What is expected. When you reach the line containing "IMU2: ADXL345 -> MPU6050" in the entries below, start writing out each line exactly, and stop after the line containing "LIGHT pin OUT: D8 -> D3".

Provided data.
--- START ---

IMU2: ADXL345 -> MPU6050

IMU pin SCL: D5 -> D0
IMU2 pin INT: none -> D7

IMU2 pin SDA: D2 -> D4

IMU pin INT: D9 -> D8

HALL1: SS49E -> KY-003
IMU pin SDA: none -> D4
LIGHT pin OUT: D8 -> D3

--- END ---
--- START ---

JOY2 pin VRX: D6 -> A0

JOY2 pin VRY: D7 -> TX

--- END ---
--- START ---

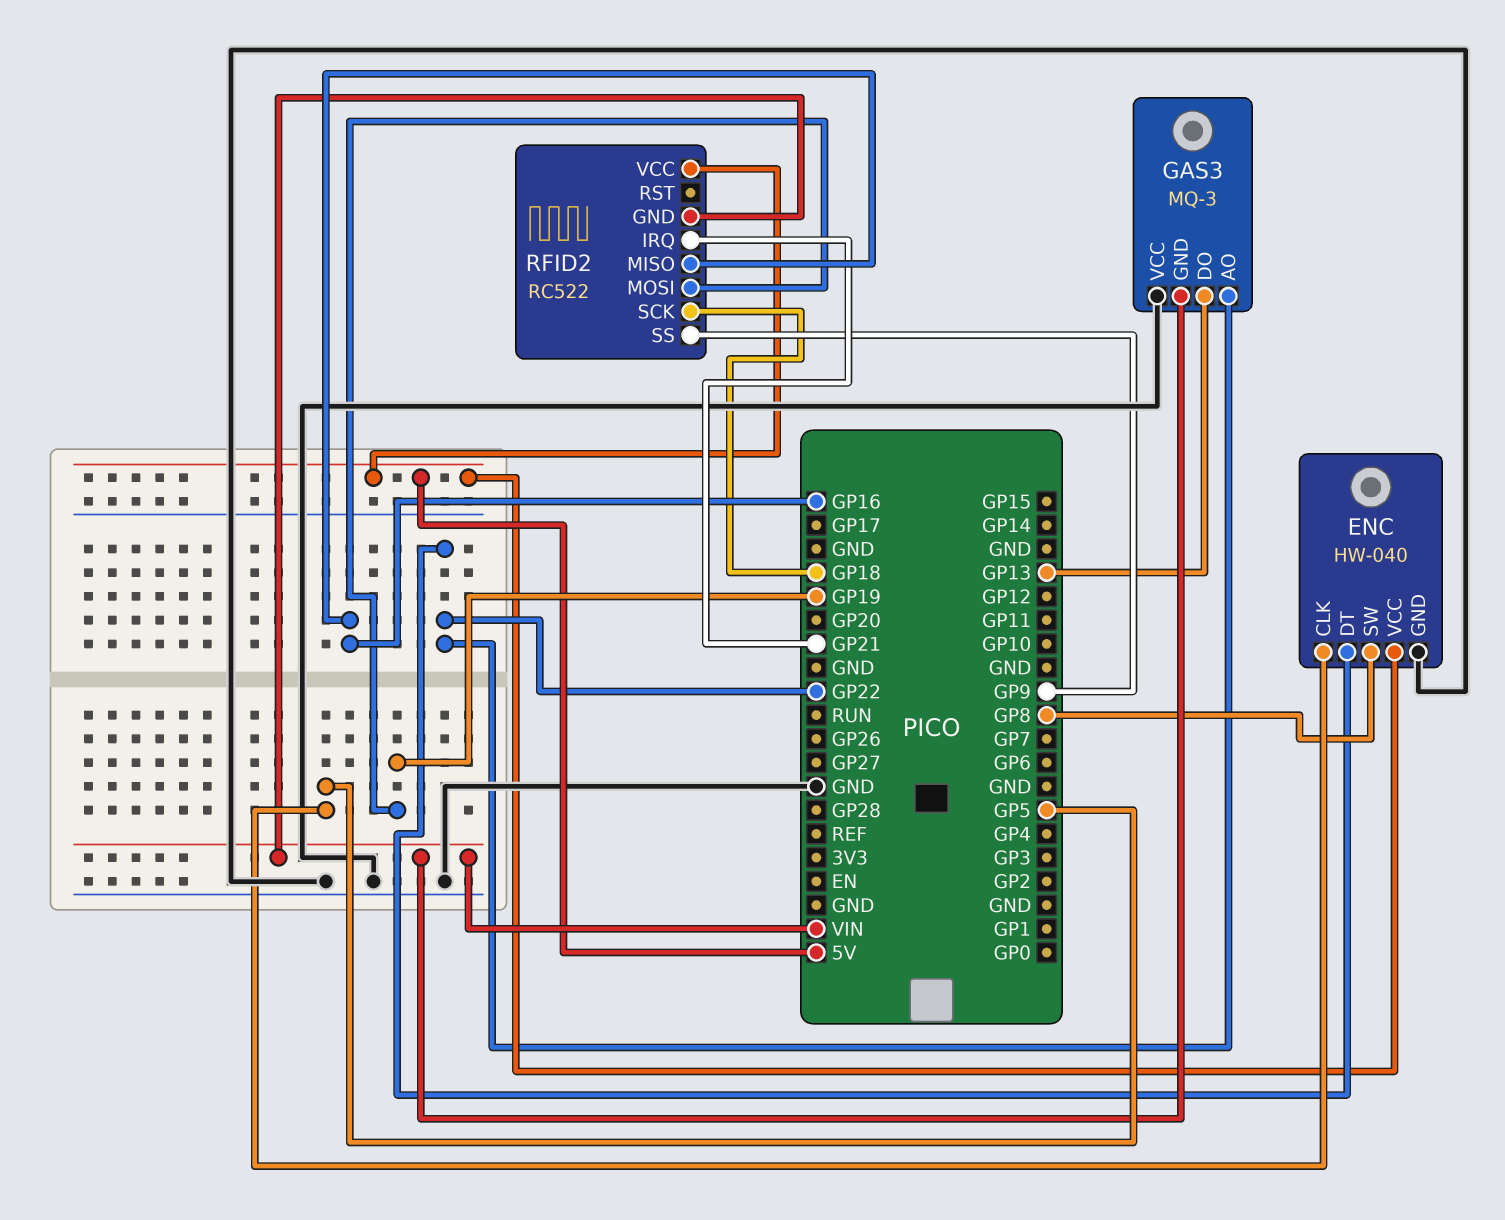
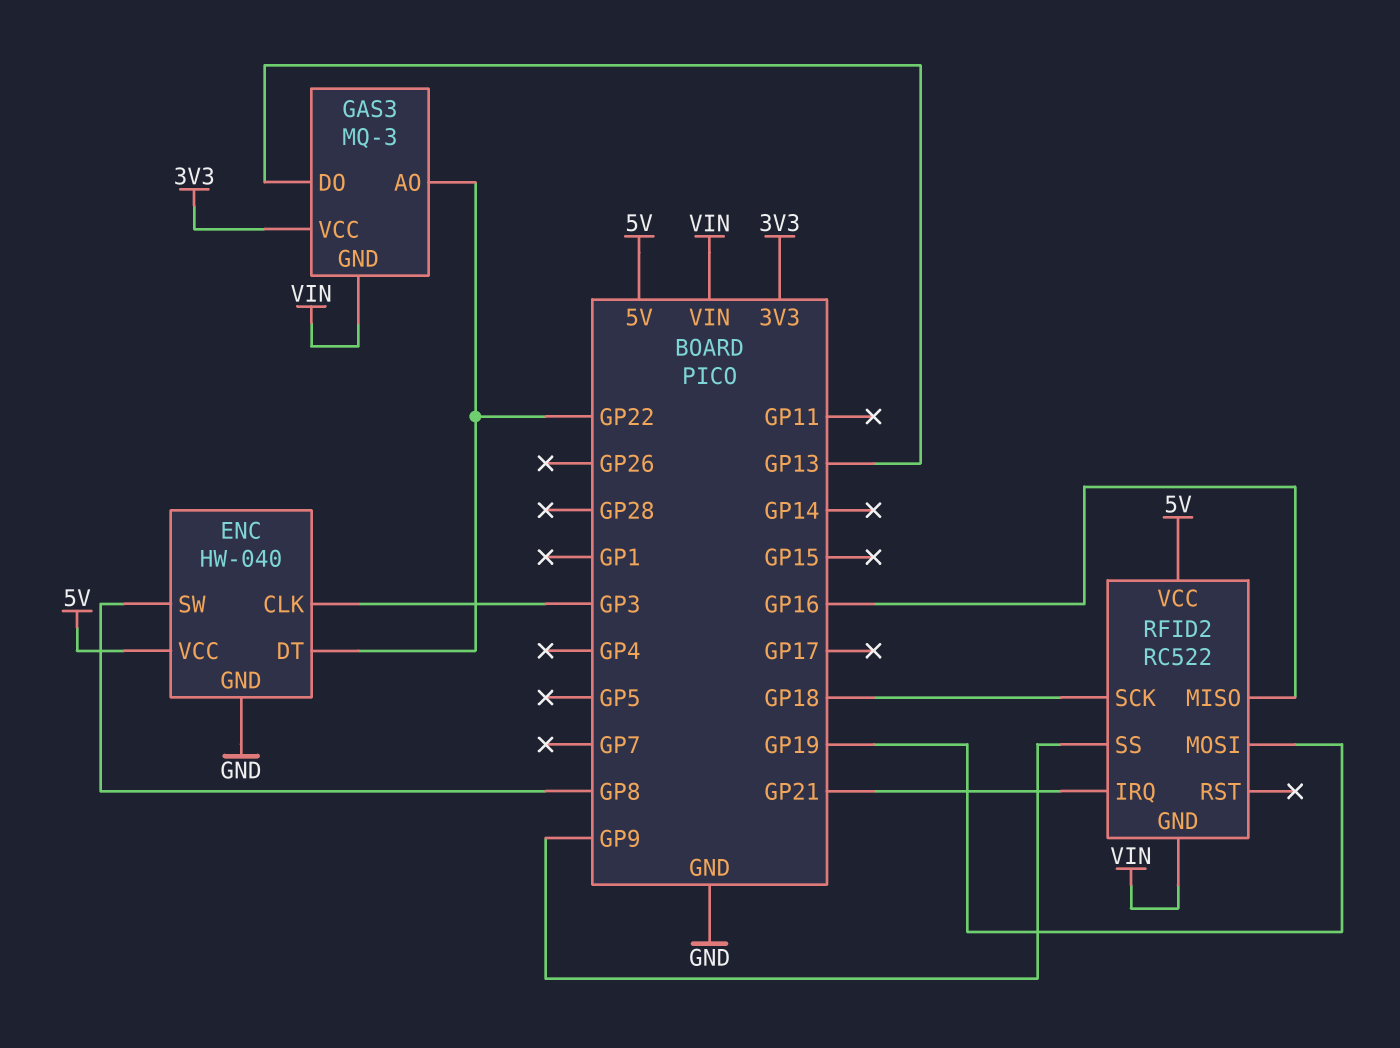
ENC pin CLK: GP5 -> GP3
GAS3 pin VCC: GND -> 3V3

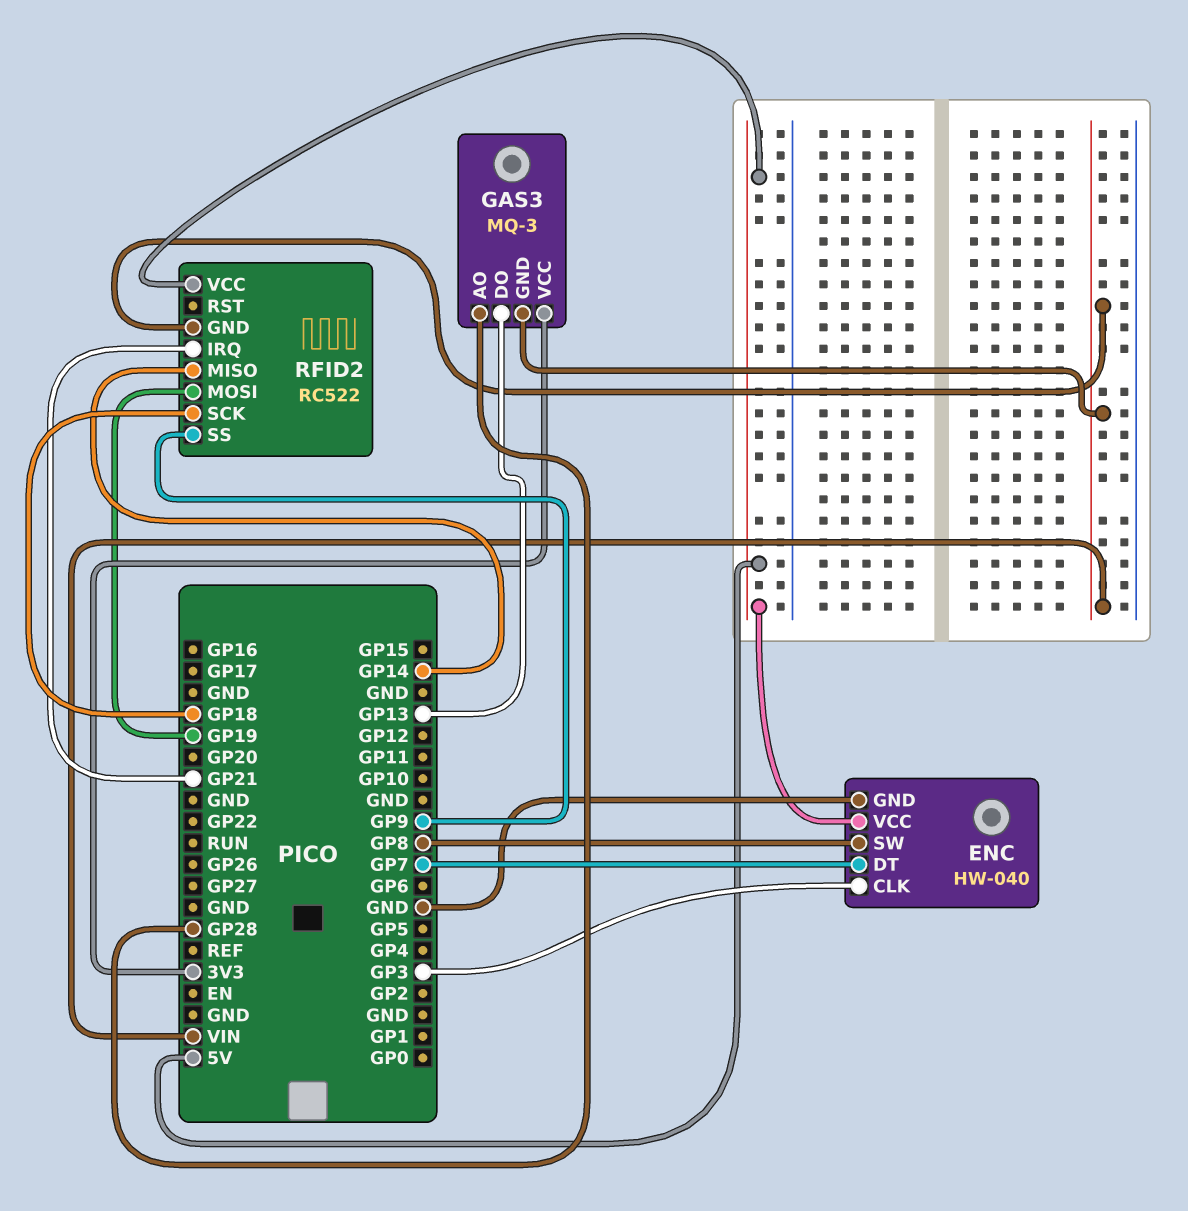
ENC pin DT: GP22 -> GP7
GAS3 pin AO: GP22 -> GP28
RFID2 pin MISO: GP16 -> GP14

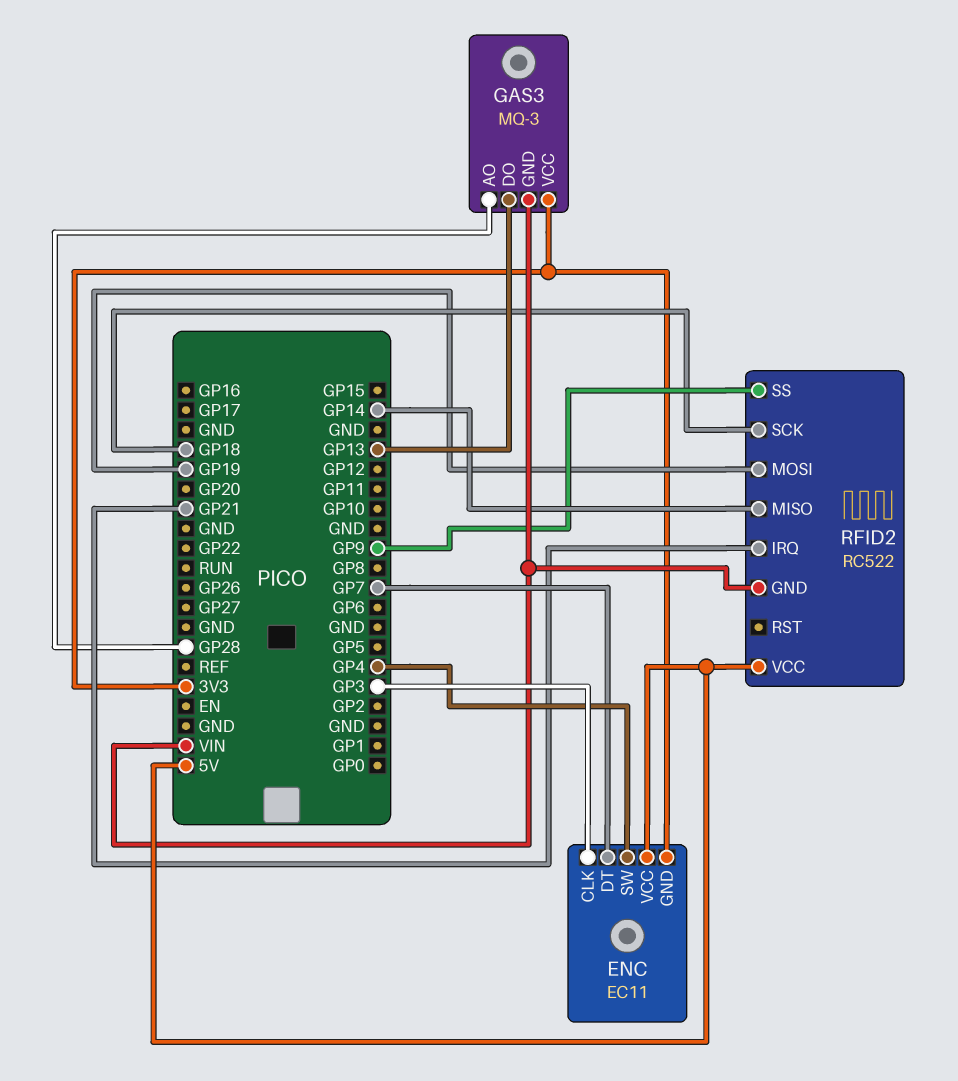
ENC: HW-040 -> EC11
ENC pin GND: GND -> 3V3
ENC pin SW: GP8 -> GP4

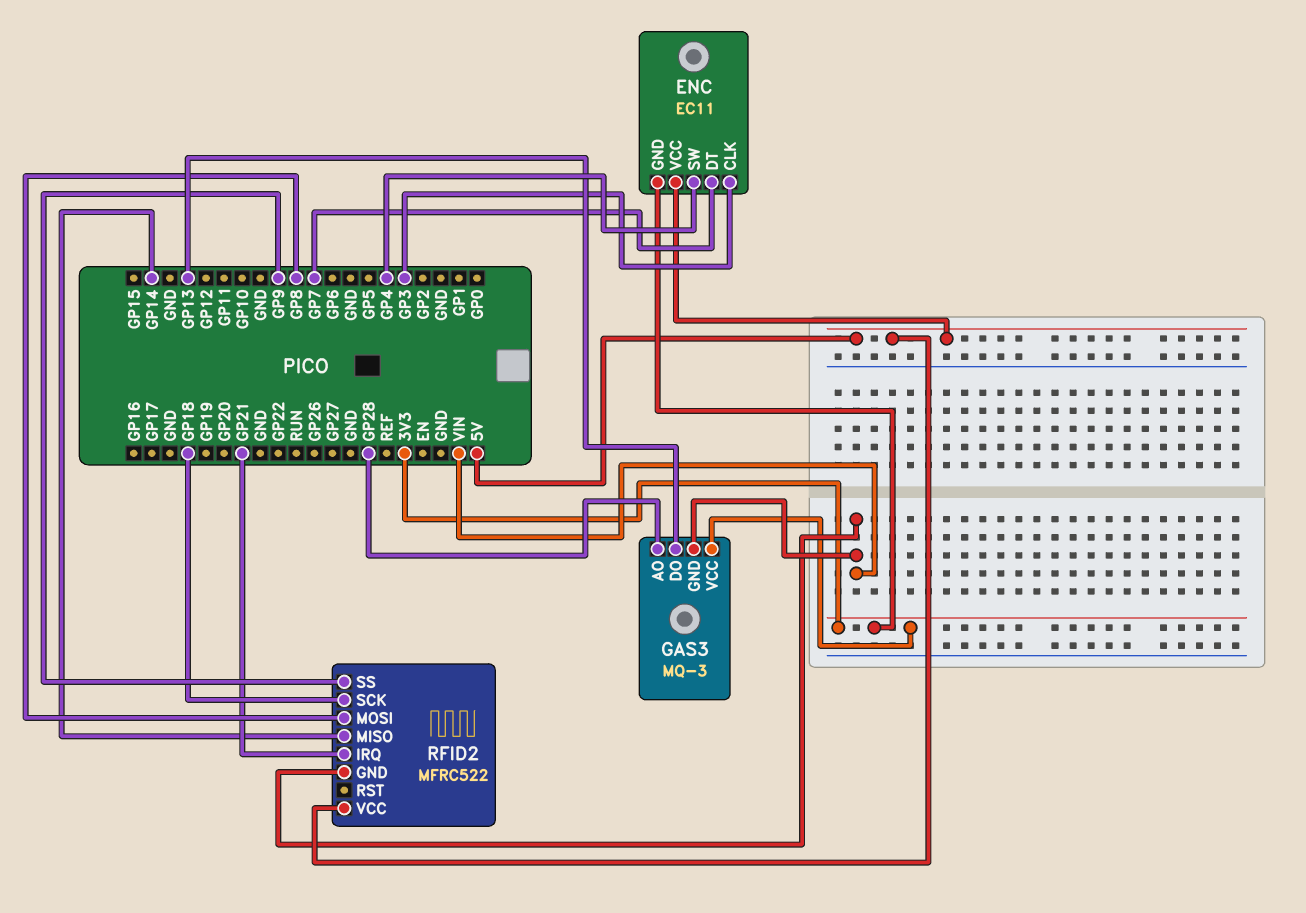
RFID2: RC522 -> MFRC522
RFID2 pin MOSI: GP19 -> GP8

--- END ---

Result of this task.
IMU2: ADXL345 -> MPU6050

IMU pin SCL: D5 -> D0
IMU2 pin INT: none -> D7

IMU2 pin SDA: D2 -> D4

IMU pin INT: D9 -> D8

HALL1: SS49E -> KY-003
IMU pin SDA: none -> D4
LIGHT pin OUT: D8 -> D3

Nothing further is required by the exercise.